● **Work to do**
Determine how many lines in the items below contain the string "Based", counting only matches with the same capitalization. Reply with that number alone.

● **Data supplied**
__________

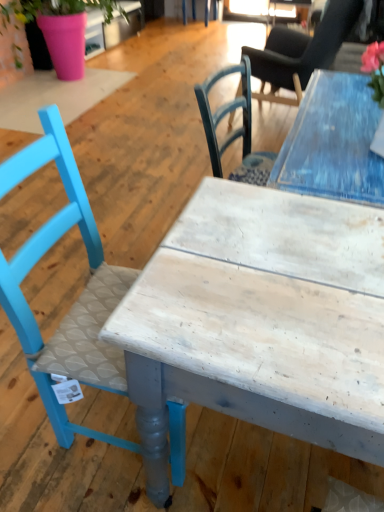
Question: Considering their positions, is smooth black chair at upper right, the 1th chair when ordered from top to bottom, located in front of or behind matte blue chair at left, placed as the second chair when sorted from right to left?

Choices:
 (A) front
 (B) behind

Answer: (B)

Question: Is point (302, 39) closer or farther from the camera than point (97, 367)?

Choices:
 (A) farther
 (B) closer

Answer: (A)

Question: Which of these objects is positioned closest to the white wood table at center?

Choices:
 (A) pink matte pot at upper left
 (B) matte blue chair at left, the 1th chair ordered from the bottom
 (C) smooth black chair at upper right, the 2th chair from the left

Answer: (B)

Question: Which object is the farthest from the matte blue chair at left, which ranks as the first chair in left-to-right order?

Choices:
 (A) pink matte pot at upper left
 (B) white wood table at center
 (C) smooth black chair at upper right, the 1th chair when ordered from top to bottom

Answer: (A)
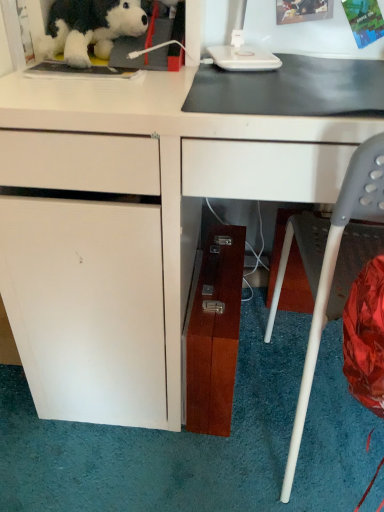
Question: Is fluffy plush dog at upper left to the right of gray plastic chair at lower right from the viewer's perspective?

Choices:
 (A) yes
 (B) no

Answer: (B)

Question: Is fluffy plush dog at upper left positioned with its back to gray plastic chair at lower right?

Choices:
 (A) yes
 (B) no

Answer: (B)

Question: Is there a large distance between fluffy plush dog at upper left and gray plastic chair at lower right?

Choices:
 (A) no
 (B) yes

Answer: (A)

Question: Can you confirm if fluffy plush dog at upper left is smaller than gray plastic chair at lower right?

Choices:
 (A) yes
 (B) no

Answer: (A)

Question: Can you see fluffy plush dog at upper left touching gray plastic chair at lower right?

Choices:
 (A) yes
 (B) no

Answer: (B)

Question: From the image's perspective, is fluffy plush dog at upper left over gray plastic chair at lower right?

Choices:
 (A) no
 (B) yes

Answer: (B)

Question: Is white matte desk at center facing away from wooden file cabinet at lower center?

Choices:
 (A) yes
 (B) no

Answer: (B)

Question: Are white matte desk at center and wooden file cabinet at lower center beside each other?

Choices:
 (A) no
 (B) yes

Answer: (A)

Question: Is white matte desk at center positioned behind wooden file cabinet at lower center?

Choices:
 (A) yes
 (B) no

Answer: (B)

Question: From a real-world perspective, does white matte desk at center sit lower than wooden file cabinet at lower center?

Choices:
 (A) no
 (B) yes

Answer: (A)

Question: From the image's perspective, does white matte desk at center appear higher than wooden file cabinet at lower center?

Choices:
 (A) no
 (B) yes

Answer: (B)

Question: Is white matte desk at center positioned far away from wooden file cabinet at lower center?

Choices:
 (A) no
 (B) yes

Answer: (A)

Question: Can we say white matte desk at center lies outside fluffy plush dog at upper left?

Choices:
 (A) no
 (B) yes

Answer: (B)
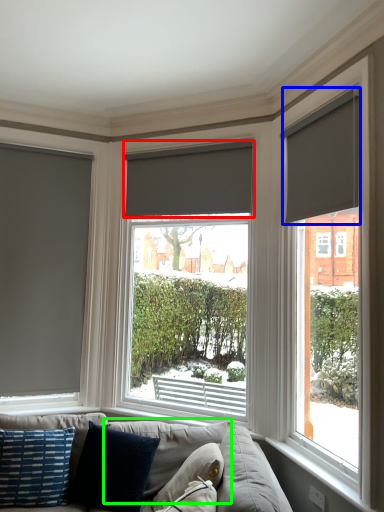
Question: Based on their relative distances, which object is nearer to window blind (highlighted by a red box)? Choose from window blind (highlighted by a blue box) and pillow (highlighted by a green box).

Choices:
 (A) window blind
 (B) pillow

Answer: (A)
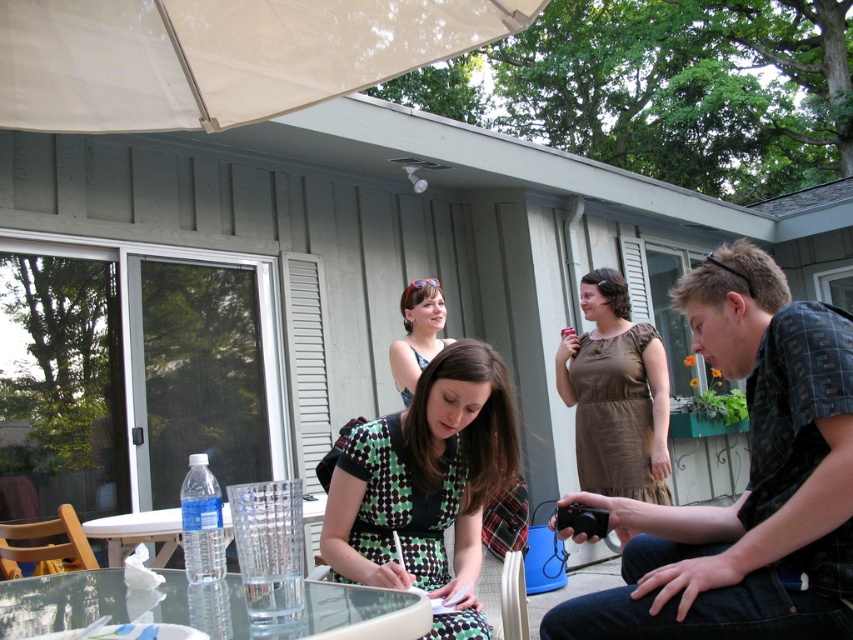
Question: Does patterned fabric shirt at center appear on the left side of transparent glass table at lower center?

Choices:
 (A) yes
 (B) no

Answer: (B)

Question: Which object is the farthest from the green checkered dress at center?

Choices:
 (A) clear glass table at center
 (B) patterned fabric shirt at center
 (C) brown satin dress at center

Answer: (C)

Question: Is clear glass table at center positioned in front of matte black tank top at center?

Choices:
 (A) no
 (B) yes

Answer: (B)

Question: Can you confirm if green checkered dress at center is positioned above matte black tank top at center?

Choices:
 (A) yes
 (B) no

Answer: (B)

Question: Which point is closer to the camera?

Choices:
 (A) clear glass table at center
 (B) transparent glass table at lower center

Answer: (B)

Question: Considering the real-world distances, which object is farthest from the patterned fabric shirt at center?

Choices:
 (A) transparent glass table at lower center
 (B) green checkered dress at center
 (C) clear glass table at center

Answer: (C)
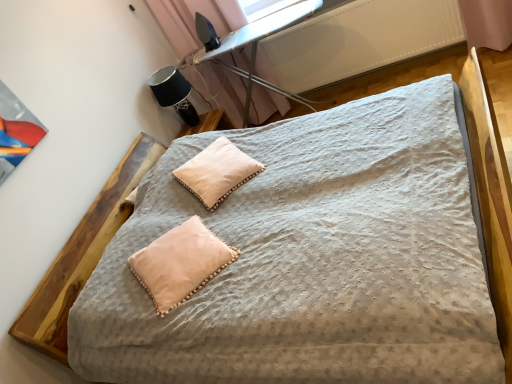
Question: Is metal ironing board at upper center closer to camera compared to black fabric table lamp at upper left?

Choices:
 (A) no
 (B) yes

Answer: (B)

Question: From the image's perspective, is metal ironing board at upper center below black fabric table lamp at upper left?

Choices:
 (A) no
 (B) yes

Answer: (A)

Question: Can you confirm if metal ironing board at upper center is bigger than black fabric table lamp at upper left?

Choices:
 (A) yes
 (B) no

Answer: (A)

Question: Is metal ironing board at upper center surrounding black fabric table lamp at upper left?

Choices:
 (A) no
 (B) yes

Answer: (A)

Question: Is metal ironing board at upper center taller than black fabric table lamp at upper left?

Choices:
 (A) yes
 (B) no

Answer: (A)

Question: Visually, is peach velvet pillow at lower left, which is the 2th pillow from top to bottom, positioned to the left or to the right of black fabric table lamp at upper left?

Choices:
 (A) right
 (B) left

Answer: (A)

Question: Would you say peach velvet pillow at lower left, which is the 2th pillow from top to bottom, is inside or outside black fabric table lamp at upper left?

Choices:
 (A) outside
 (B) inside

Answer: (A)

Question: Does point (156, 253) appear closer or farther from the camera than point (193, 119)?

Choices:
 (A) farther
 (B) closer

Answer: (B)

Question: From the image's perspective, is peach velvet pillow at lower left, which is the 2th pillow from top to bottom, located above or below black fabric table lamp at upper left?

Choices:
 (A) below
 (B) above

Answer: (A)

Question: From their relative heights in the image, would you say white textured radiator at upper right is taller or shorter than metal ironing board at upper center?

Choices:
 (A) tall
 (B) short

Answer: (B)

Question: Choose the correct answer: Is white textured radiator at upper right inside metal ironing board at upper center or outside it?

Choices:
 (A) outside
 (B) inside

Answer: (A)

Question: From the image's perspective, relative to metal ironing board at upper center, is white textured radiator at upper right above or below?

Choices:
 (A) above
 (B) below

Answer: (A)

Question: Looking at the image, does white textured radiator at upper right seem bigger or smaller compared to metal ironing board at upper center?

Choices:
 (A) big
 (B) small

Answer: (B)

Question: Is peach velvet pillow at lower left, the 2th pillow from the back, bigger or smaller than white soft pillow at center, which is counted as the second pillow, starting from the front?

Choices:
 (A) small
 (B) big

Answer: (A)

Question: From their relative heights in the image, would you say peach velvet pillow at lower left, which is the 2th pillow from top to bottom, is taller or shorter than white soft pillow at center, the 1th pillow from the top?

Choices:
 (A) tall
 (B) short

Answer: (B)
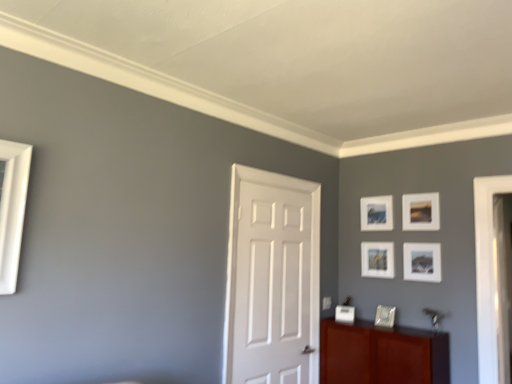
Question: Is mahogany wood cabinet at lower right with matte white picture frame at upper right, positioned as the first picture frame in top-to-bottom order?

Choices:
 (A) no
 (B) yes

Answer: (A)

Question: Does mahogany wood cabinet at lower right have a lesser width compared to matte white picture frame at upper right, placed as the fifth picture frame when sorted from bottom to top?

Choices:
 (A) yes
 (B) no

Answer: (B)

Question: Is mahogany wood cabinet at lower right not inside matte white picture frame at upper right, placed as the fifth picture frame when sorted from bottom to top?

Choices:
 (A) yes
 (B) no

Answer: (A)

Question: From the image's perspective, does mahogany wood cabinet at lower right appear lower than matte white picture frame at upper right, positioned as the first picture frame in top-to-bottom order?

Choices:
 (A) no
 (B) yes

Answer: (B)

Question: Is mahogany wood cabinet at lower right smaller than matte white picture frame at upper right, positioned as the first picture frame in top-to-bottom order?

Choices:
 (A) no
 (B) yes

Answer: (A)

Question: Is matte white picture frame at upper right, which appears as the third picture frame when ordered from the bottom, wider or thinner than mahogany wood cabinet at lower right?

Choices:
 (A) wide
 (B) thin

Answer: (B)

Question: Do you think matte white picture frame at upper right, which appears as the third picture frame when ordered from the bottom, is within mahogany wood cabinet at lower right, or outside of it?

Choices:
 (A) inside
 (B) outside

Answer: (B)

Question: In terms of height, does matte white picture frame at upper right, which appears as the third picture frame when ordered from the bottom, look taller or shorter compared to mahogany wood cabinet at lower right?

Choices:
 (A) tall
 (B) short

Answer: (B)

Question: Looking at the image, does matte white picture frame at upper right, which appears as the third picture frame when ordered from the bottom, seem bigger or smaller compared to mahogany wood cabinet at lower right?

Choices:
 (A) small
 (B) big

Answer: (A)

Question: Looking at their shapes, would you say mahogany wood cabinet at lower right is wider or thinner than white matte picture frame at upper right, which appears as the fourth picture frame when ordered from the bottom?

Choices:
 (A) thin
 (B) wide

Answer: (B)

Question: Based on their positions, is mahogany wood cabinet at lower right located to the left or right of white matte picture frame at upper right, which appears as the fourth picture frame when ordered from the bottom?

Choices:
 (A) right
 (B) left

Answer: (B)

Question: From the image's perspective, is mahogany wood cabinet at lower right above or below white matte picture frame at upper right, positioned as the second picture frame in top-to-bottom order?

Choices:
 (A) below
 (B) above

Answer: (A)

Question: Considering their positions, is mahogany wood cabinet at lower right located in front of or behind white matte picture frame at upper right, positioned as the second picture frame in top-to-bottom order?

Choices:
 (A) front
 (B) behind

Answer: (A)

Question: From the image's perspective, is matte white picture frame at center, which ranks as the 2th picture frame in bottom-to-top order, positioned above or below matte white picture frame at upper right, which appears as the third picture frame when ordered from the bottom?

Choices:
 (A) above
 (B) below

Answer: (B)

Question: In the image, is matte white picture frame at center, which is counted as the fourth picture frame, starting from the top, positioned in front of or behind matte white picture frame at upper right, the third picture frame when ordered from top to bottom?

__________

● **Complete output**
2